## Information given:
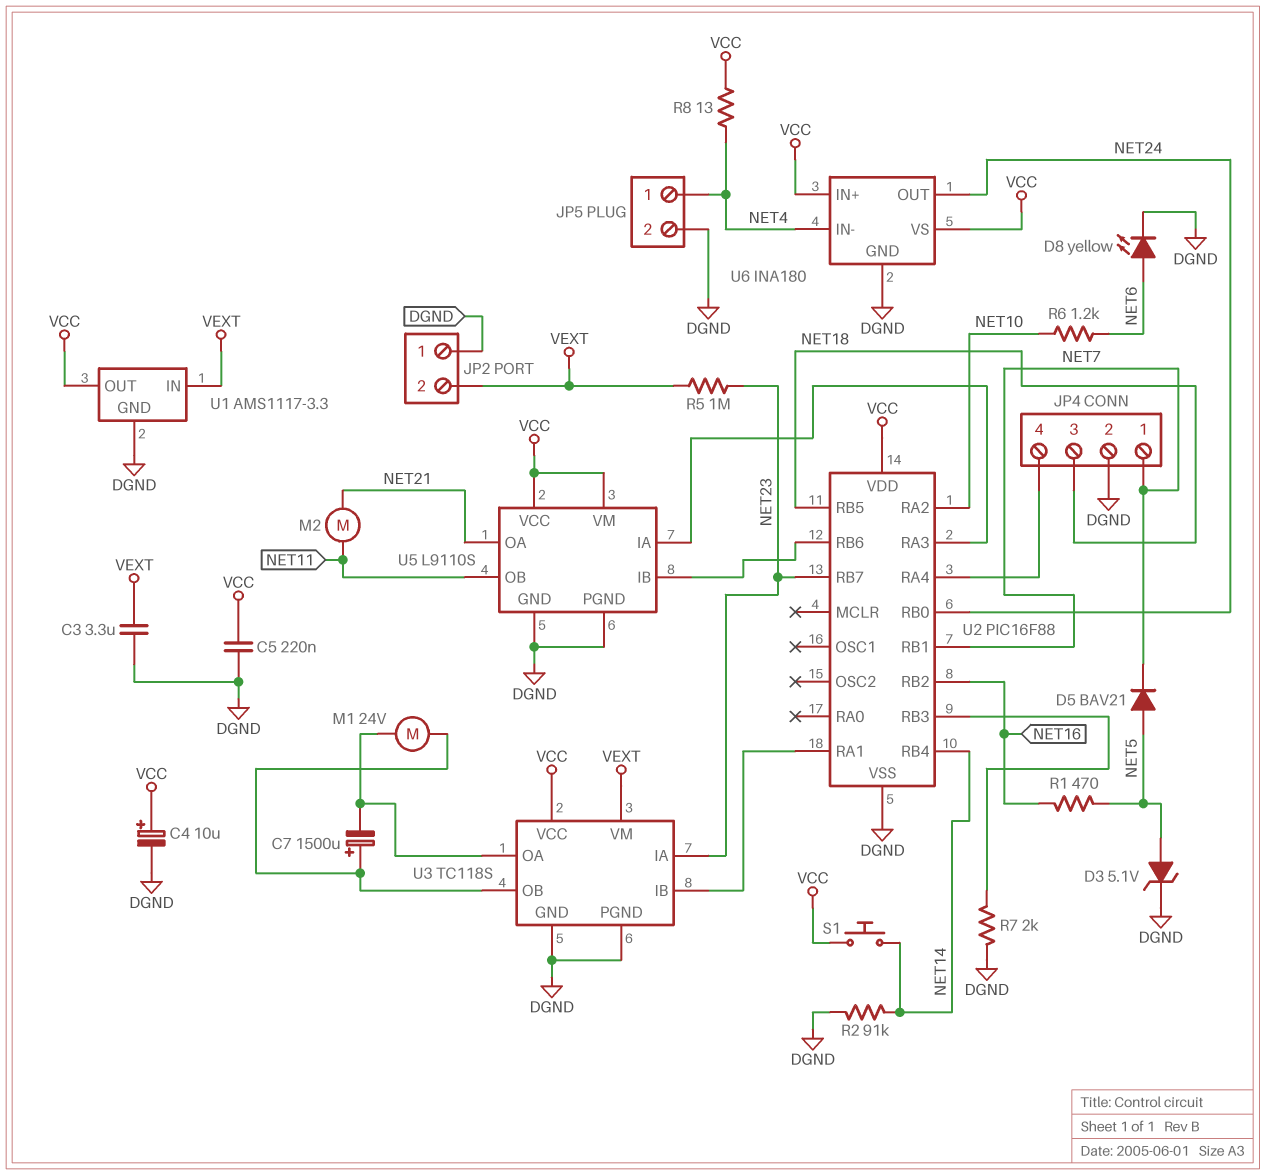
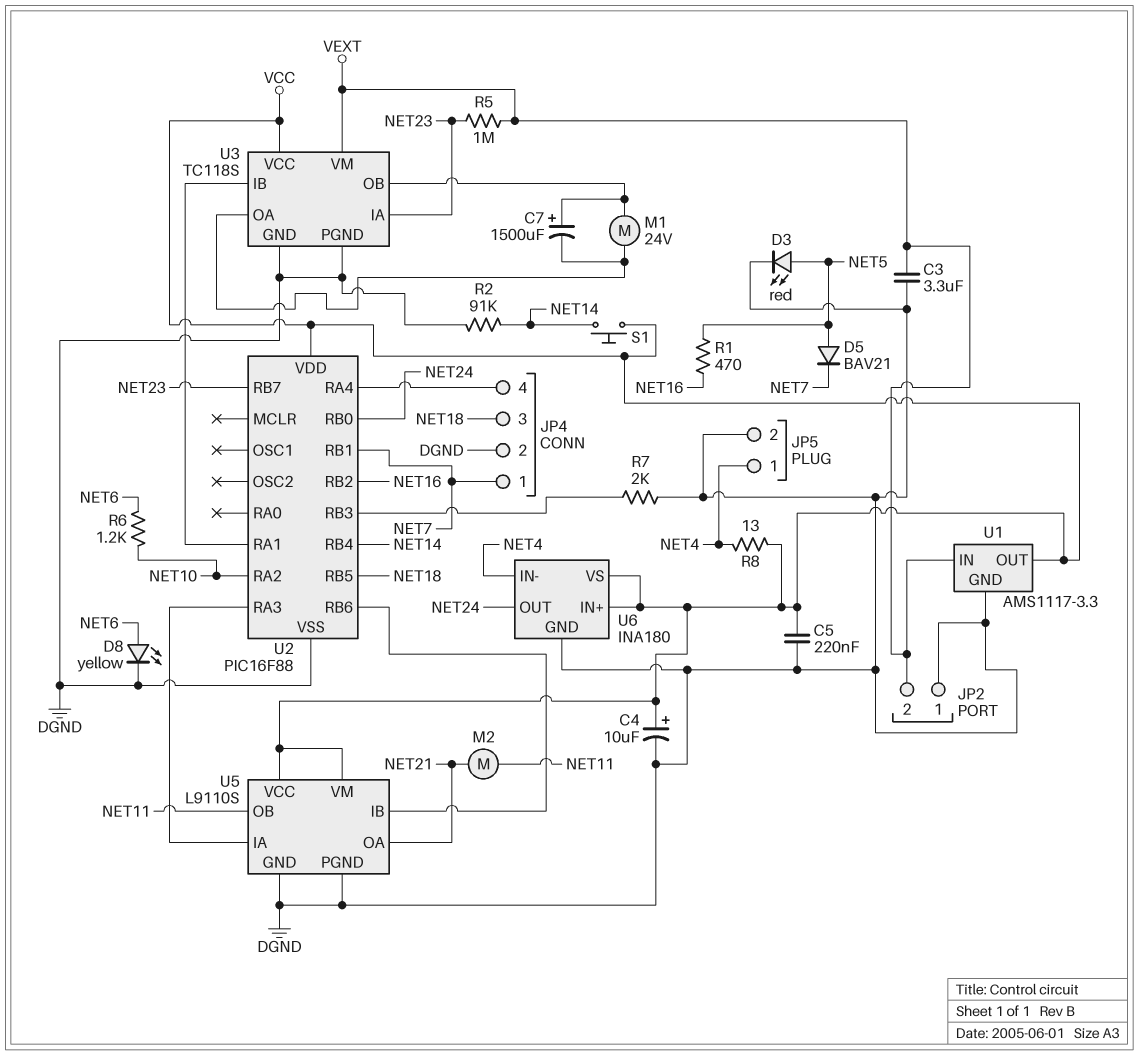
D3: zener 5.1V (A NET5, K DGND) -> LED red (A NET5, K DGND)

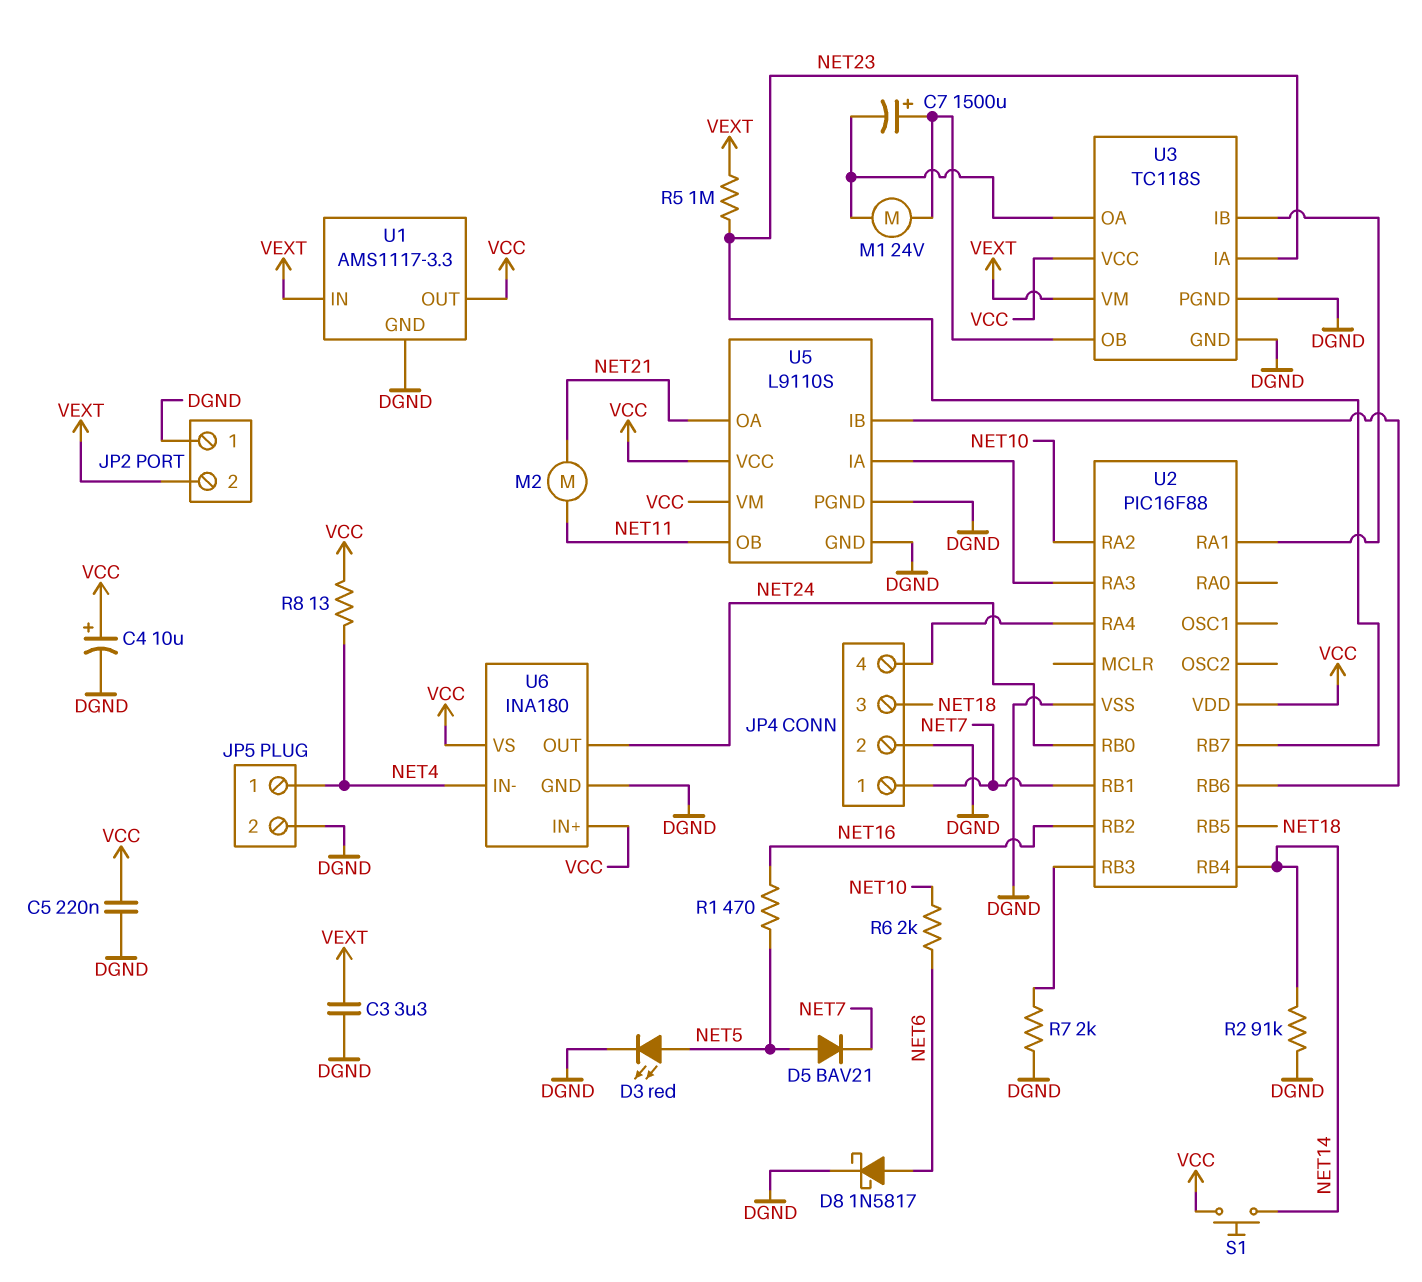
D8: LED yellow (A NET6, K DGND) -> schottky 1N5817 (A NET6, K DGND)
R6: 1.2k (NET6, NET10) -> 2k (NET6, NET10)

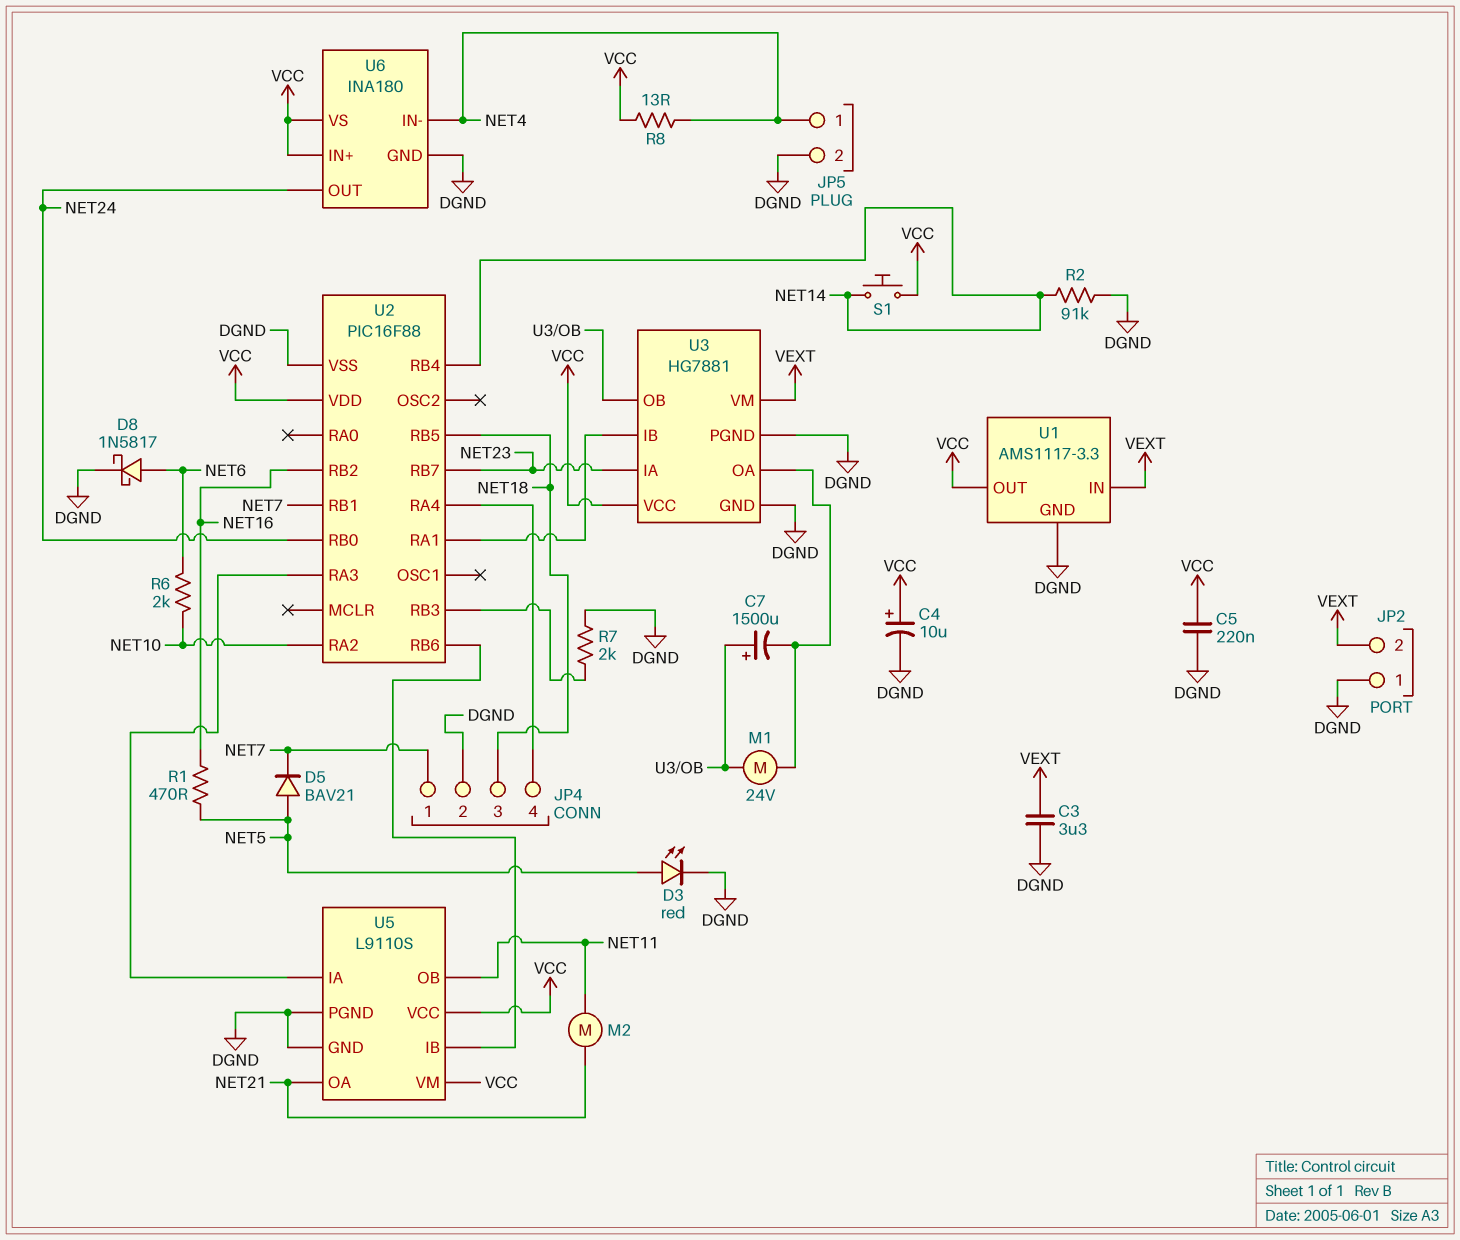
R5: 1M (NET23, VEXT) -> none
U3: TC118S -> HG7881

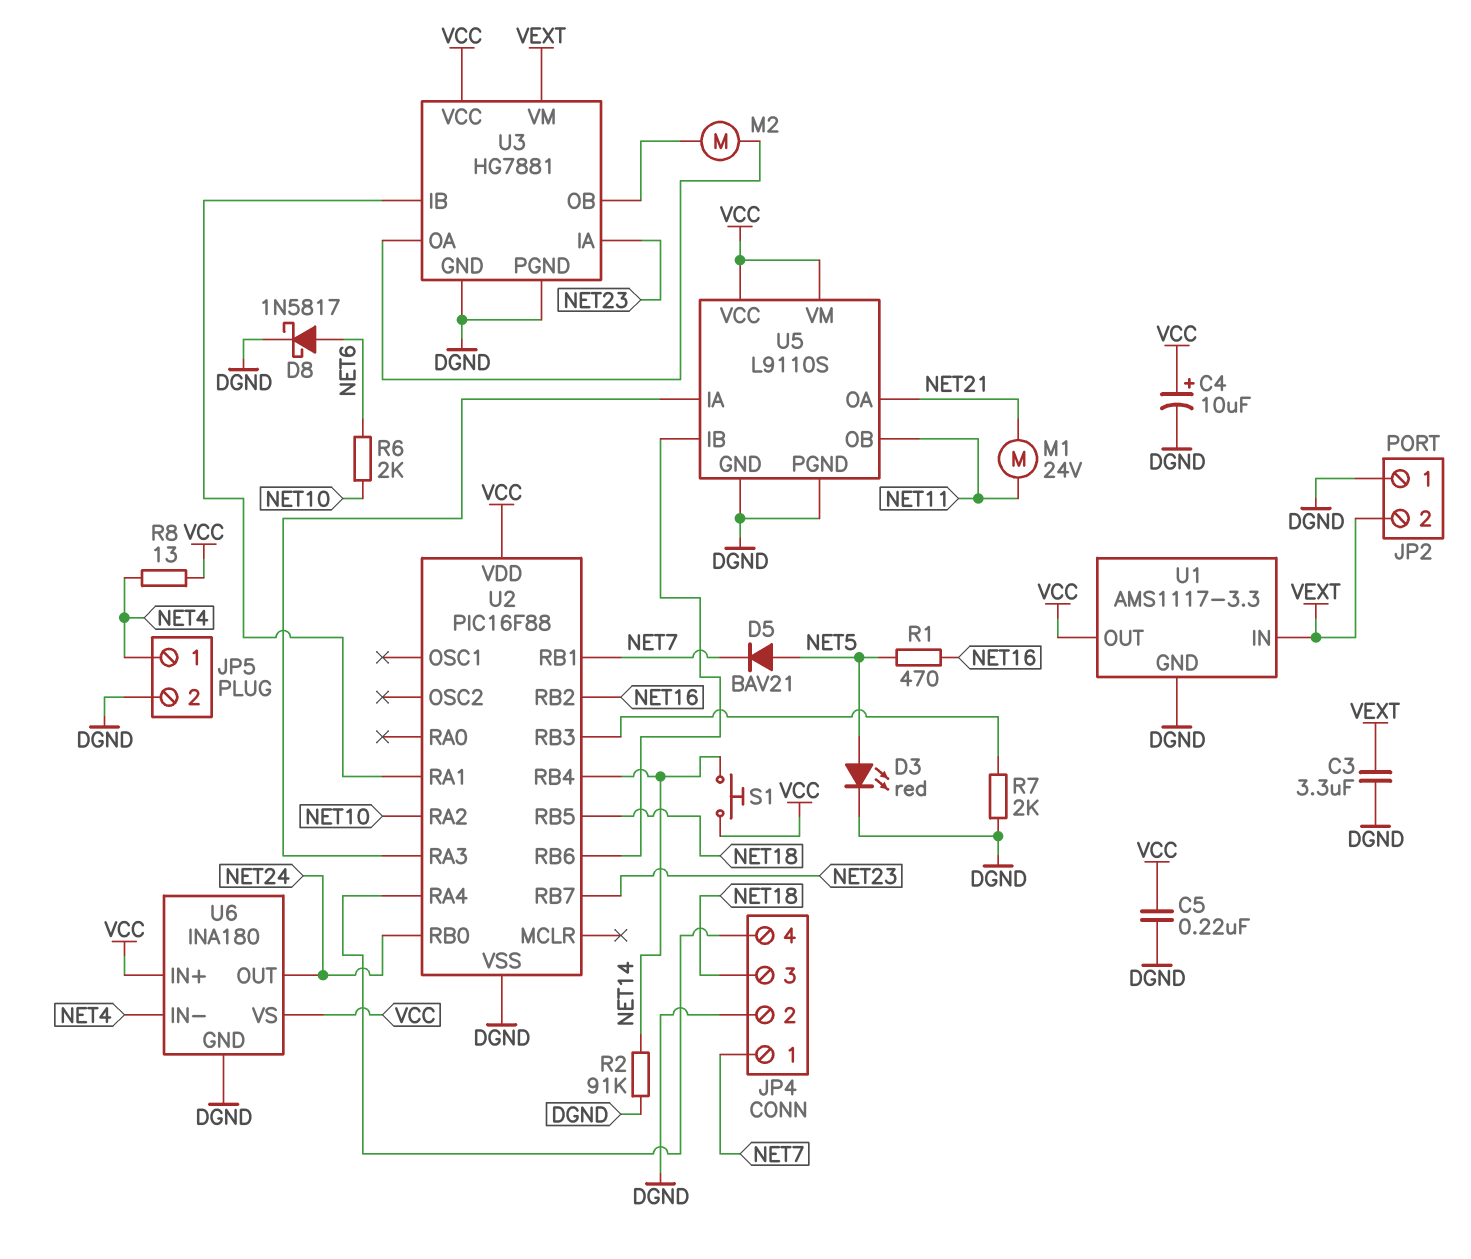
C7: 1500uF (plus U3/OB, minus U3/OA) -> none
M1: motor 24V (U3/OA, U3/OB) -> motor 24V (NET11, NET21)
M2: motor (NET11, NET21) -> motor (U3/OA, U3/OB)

## Task objective:
Exclude every picture and copy the remaining data exactly.

## Solution to the exercise:
D3: zener 5.1V (A NET5, K DGND) -> LED red (A NET5, K DGND)

D8: LED yellow (A NET6, K DGND) -> schottky 1N5817 (A NET6, K DGND)
R6: 1.2k (NET6, NET10) -> 2k (NET6, NET10)

R5: 1M (NET23, VEXT) -> none
U3: TC118S -> HG7881

C7: 1500uF (plus U3/OB, minus U3/OA) -> none
M1: motor 24V (U3/OA, U3/OB) -> motor 24V (NET11, NET21)
M2: motor (NET11, NET21) -> motor (U3/OA, U3/OB)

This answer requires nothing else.